-- Task to complete --
Please copy exactly the lines that begin with the one containing "pink heart: 5 -> 4" and end with the last line of the entries.
--
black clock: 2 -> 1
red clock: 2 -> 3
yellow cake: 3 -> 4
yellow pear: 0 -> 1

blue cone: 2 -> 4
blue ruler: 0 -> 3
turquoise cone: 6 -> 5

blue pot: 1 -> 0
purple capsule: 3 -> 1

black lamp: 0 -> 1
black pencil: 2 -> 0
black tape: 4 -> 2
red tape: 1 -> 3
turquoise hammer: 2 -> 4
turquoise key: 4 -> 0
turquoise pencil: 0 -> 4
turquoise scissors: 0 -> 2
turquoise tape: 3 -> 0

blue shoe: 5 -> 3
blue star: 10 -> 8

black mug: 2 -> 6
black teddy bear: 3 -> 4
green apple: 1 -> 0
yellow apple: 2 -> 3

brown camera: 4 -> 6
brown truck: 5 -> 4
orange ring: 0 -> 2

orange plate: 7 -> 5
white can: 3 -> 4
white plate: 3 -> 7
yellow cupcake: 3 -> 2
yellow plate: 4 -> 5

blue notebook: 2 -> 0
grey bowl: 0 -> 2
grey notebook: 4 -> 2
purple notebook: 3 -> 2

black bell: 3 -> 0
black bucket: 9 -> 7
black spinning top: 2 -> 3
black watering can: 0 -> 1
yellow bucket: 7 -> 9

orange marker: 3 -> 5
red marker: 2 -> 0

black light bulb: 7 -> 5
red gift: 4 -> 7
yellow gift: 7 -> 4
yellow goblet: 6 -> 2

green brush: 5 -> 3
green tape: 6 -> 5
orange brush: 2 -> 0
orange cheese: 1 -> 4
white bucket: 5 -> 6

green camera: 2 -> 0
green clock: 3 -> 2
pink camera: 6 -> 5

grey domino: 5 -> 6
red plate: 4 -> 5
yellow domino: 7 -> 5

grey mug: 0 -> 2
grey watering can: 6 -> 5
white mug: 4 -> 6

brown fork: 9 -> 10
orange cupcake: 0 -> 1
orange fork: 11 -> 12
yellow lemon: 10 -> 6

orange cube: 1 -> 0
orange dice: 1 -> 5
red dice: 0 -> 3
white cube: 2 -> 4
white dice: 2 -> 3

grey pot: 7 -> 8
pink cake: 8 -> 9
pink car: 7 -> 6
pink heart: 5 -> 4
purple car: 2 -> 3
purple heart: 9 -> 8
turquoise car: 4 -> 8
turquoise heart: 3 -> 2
--
-- Solution to this task --
pink heart: 5 -> 4
purple car: 2 -> 3
purple heart: 9 -> 8
turquoise car: 4 -> 8
turquoise heart: 3 -> 2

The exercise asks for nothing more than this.